Job: Please return the lines, both ends included, that run from the one containing "green pentagon: (152, 328)" to the last line of the data below, exactly and alone.

(Task material begins)

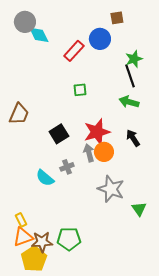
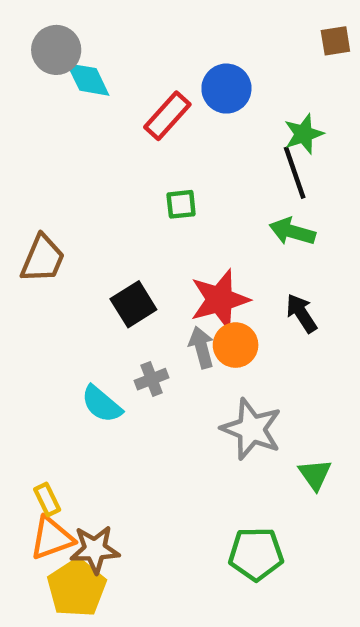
brown square: (117, 18) -> (335, 41), moved
green pentagon: (69, 239) -> (256, 554), moved

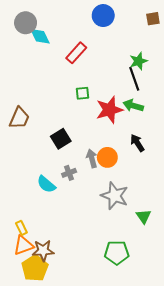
blue circle: (226, 89) -> (103, 16), moved
red star: (220, 300) -> (109, 110), moved

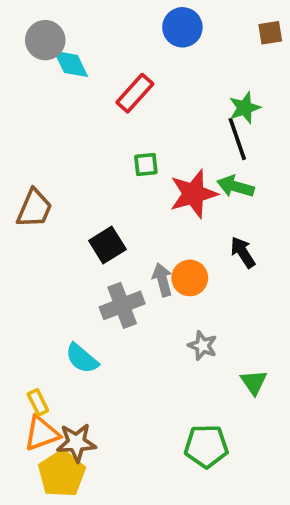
gray cross: (69, 173) -> (122, 305), size x1.6
cyan semicircle: (46, 184) -> (82, 358), moved
gray star: (115, 196) -> (203, 346), size x0.6

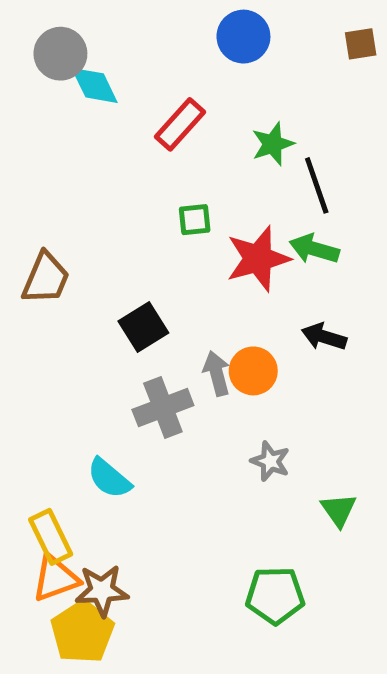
green star: (245, 108) -> (273, 144), moved
black arrow: (243, 252) -> (324, 337), turned -40
yellow rectangle: (38, 402) -> (51, 537), size x1.5

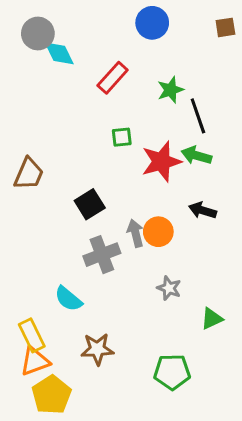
green triangle: (339, 510) -> (212, 319), turned 40
brown star: (102, 591) -> (97, 349), moved

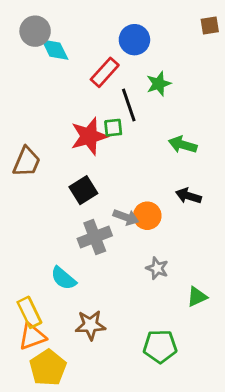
blue circle: (152, 23) -> (134, 40), moved
black line: (198, 116) -> (129, 105), moved
red star: (161, 162) -> (89, 136), moved
gray arrow: (135, 233) -> (126, 217), turned 125

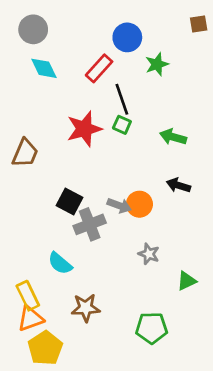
cyan diamond: (55, 50) -> (44, 68), moved
green star: (159, 84) -> (157, 64), moved
green square: (113, 128) -> (122, 125), moved, turned 30
black square: (83, 190) -> (69, 202), moved, turned -30

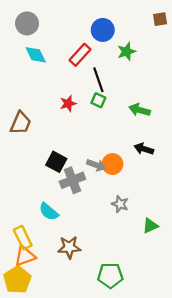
red star: (84, 129) -> (68, 103), size x0.6
green pentagon: (152, 328) -> (110, 275), moved
yellow pentagon: (45, 348) -> (17, 280), moved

(Task material ends)

Finished exercise:
green pentagon: (152, 328) -> (110, 275), moved
yellow pentagon: (45, 348) -> (17, 280), moved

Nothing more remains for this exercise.